#### TASK INPUTS

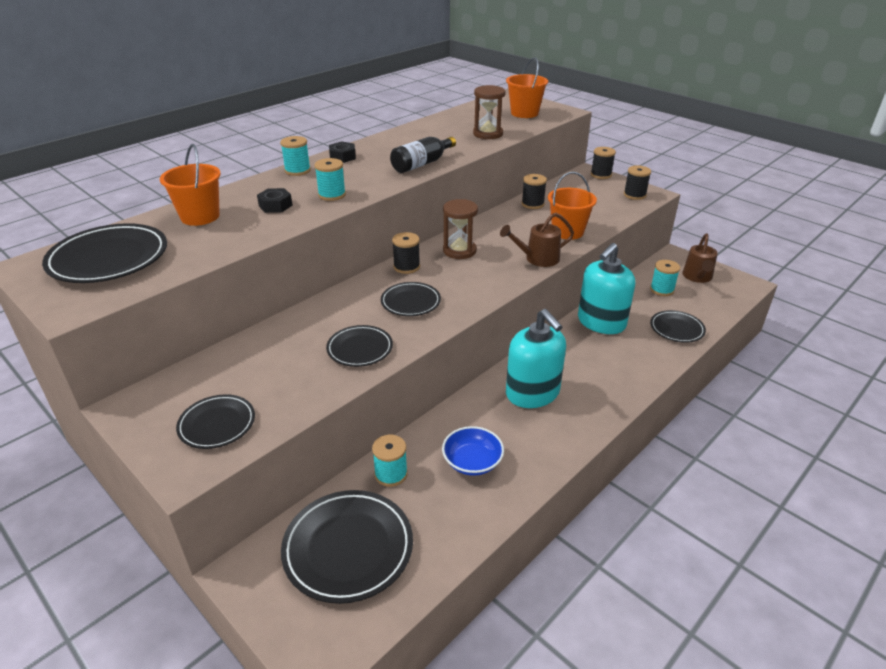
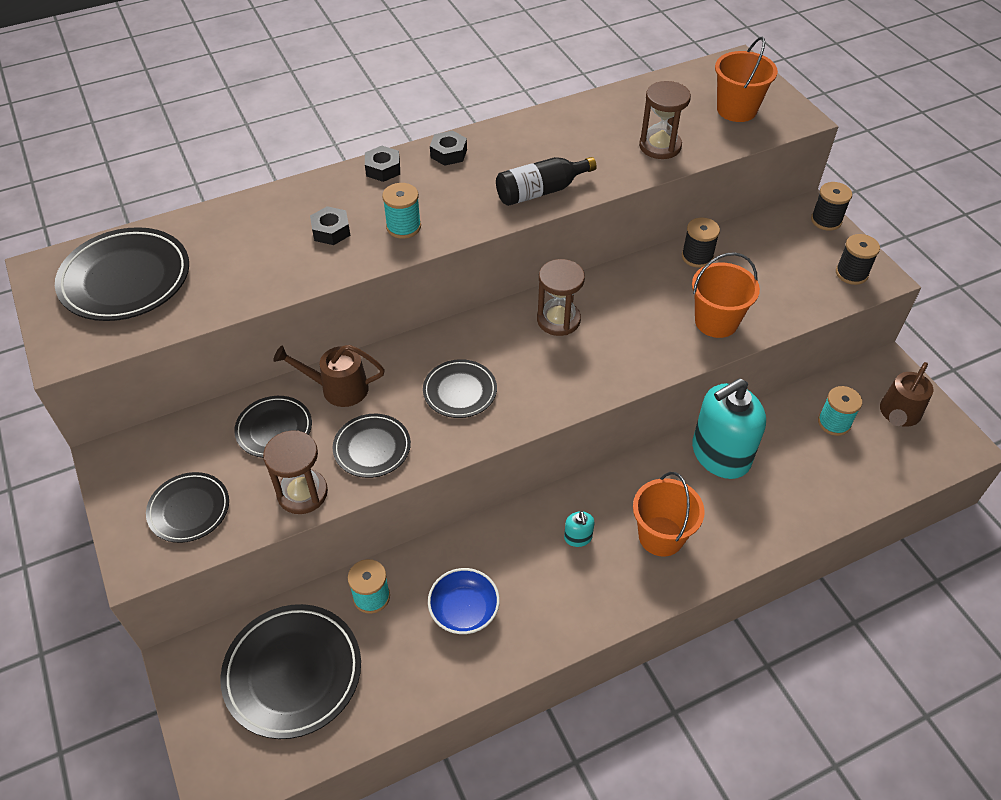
camera: 20 degrees right, 15 degrees up
orange bucket [160,144,221,226] -> orange bucket moved to [633,472,705,556]
turquoise spool [280,136,311,176] -> black nut [365,146,400,182]
black spool [392,232,420,274] -> none
brown watering can [500,213,574,267] -> brown watering can moved to [273,345,385,407]
turquoise soap dispenser [506,309,566,408] -> turquoise soap dispenser [564,511,595,547], size x0.40
black plate [650,310,706,343] -> black plate moved to [234,396,312,458]
none -> brown hourglass [263,430,328,514]

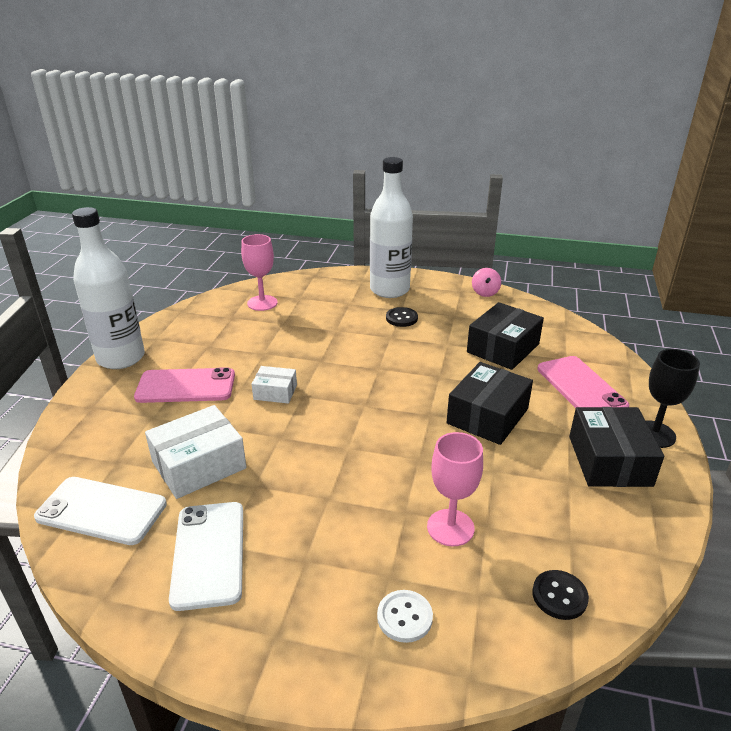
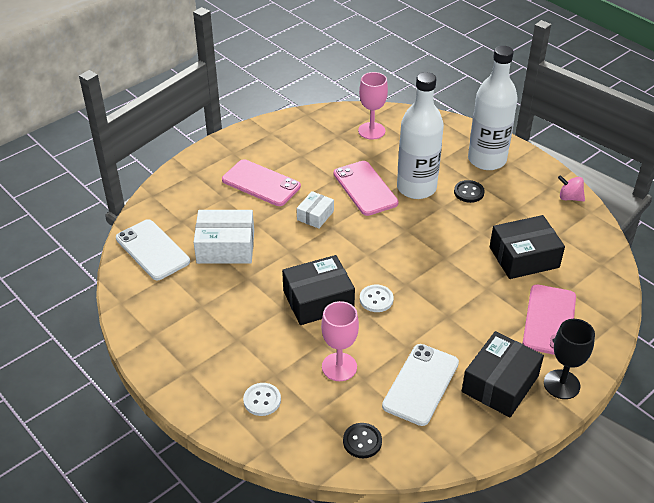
camera: 35 degrees right, 10 degrees up
white bottle [72,207,145,369] -> white bottle moved to [397,72,444,199]
white phone [169,502,243,611] -> white phone moved to [382,344,459,426]
white box [252,366,297,404] -> white box turned 75 degrees clockwise [297,191,334,229]
black box [447,362,533,445] -> black box moved to [282,255,355,325]
pink spinning top [472,268,501,297] -> pink spinning top turned 75 degrees clockwise [558,175,585,201]
none -> pink phone [333,161,399,216]
none -> white button [360,285,394,312]

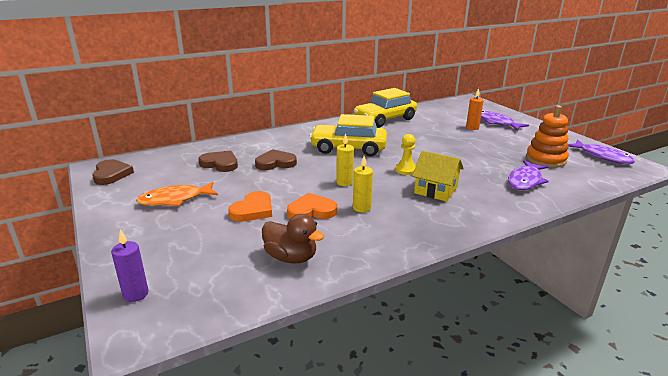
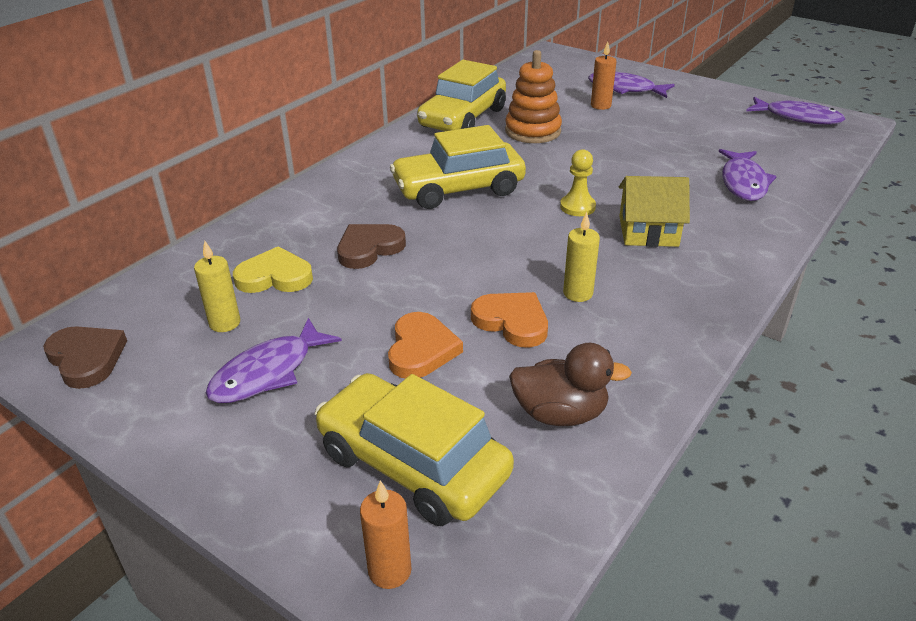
camera: 25 degrees left, 10 degrees up
purple candle [111,229,149,302] -> orange candle [360,480,412,589]
orange fish [136,182,218,206] -> purple fish [206,318,342,403]
brown heart [198,151,238,172] -> yellow heart [233,246,313,293]
orange heart [287,193,337,219] -> orange heart turned 75 degrees clockwise [471,292,548,348]
yellow candle [336,134,354,186] -> yellow candle moved to [194,240,240,332]
orange stacking toy [526,105,569,168] -> orange stacking toy moved to [505,50,562,143]
none -> yellow car [315,373,514,526]

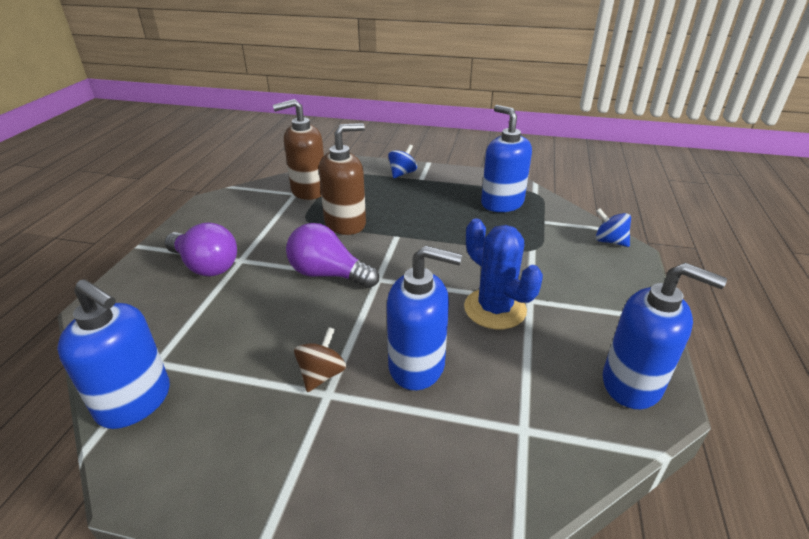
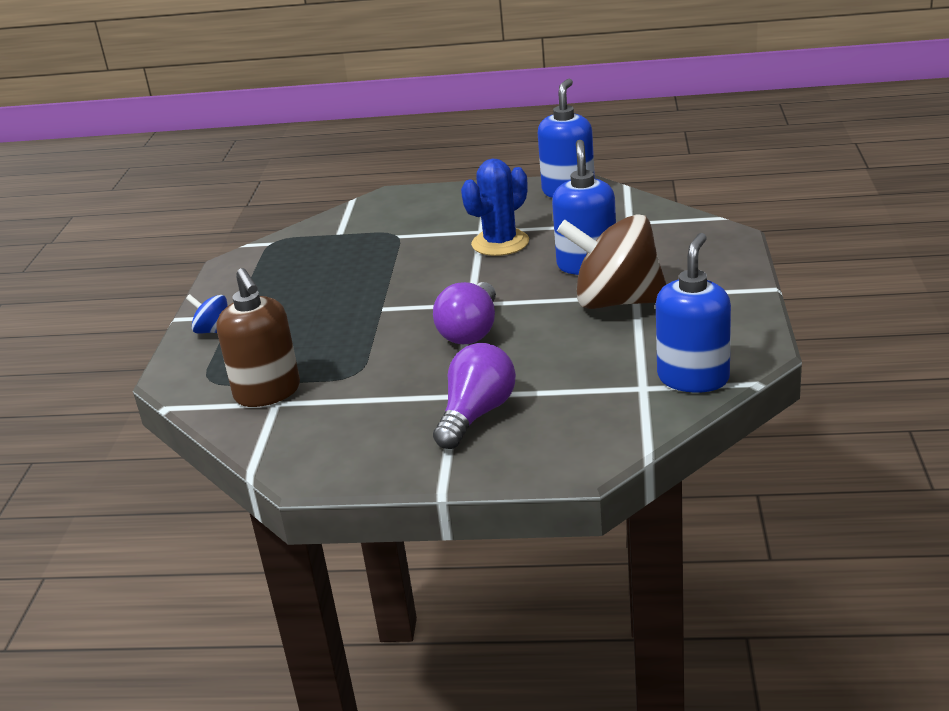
camera: 95 degrees left, 5 degrees down
brown spinning top [294,327,346,392] -> brown spinning top [557,214,666,309], size x2.24
brown soap dispenser [319,123,366,235] -> none
blue soap dispenser [481,105,532,212] -> none
blue spinning top [596,208,631,247] -> none

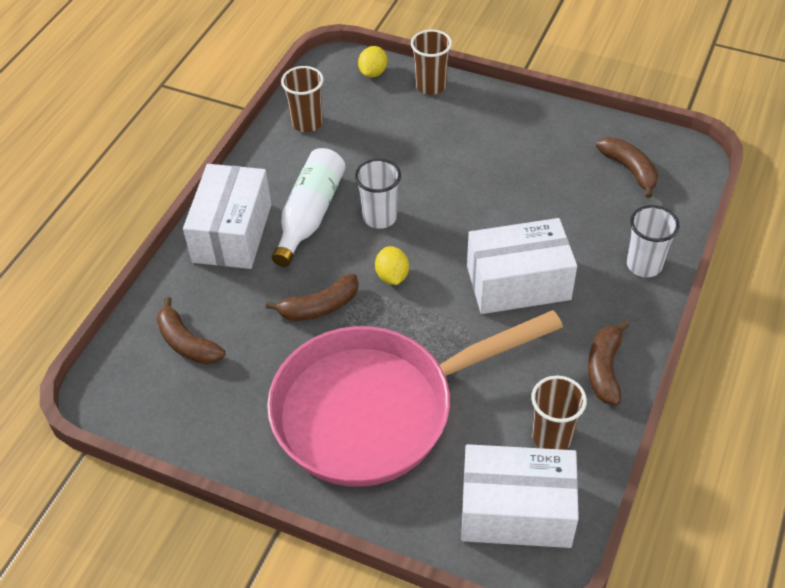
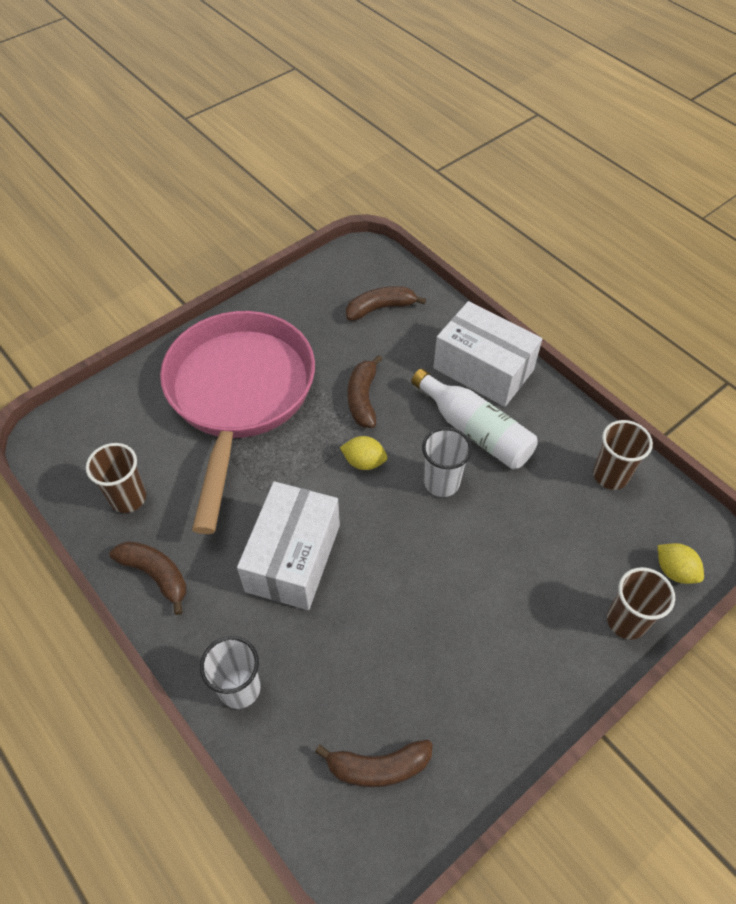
camera: 115 degrees right, 5 degrees up
white box [461,444,579,548] -> none

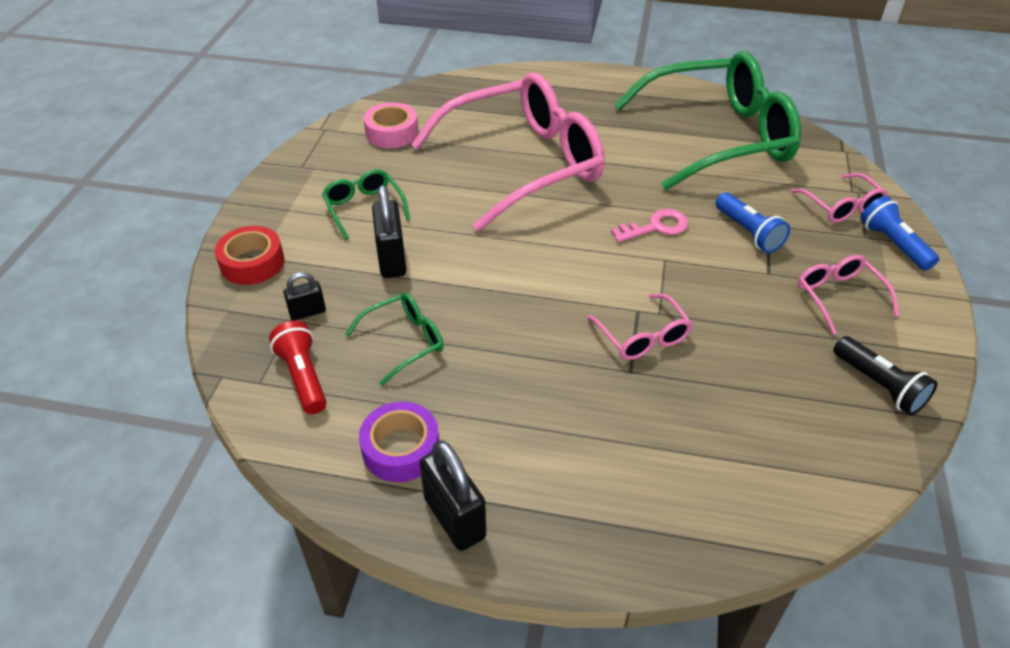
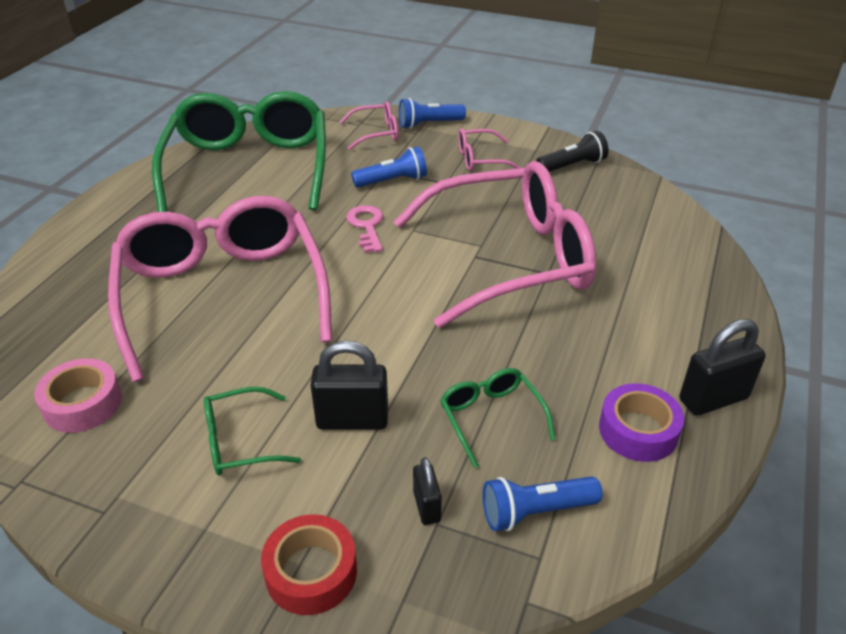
camera: 80 degrees left, 5 degrees down
red flashlight [269,321,327,414] -> blue flashlight [482,476,603,531]
pink glasses [587,294,693,360] -> pink glasses [394,161,596,328], size x2.41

########

* **JOB**
An exact copy of the records above is wanted, with the pictures omitted.

* **ANSWER FOR THIS EXERCISE**
camera: 20 degrees right, 15 degrees up
orange bucket [160,144,221,226] -> orange bucket moved to [633,472,705,556]
turquoise spool [280,136,311,176] -> black nut [365,146,400,182]
black spool [392,232,420,274] -> none
brown watering can [500,213,574,267] -> brown watering can moved to [273,345,385,407]
turquoise soap dispenser [506,309,566,408] -> turquoise soap dispenser [564,511,595,547], size x0.40
black plate [650,310,706,343] -> black plate moved to [234,396,312,458]
none -> brown hourglass [263,430,328,514]

camera: 35 degrees right, 10 degrees up
white bottle [72,207,145,369] -> white bottle moved to [397,72,444,199]
white phone [169,502,243,611] -> white phone moved to [382,344,459,426]
white box [252,366,297,404] -> white box turned 75 degrees clockwise [297,191,334,229]
black box [447,362,533,445] -> black box moved to [282,255,355,325]
pink spinning top [472,268,501,297] -> pink spinning top turned 75 degrees clockwise [558,175,585,201]
none -> pink phone [333,161,399,216]
none -> white button [360,285,394,312]

camera: 25 degrees left, 10 degrees up
purple candle [111,229,149,302] -> orange candle [360,480,412,589]
orange fish [136,182,218,206] -> purple fish [206,318,342,403]
brown heart [198,151,238,172] -> yellow heart [233,246,313,293]
orange heart [287,193,337,219] -> orange heart turned 75 degrees clockwise [471,292,548,348]
yellow candle [336,134,354,186] -> yellow candle moved to [194,240,240,332]
orange stacking toy [526,105,569,168] -> orange stacking toy moved to [505,50,562,143]
none -> yellow car [315,373,514,526]

camera: 95 degrees left, 5 degrees down
brown spinning top [294,327,346,392] -> brown spinning top [557,214,666,309], size x2.24
brown soap dispenser [319,123,366,235] -> none
blue soap dispenser [481,105,532,212] -> none
blue spinning top [596,208,631,247] -> none

camera: 115 degrees right, 5 degrees up
white box [461,444,579,548] -> none

camera: 80 degrees left, 5 degrees down
red flashlight [269,321,327,414] -> blue flashlight [482,476,603,531]
pink glasses [587,294,693,360] -> pink glasses [394,161,596,328], size x2.41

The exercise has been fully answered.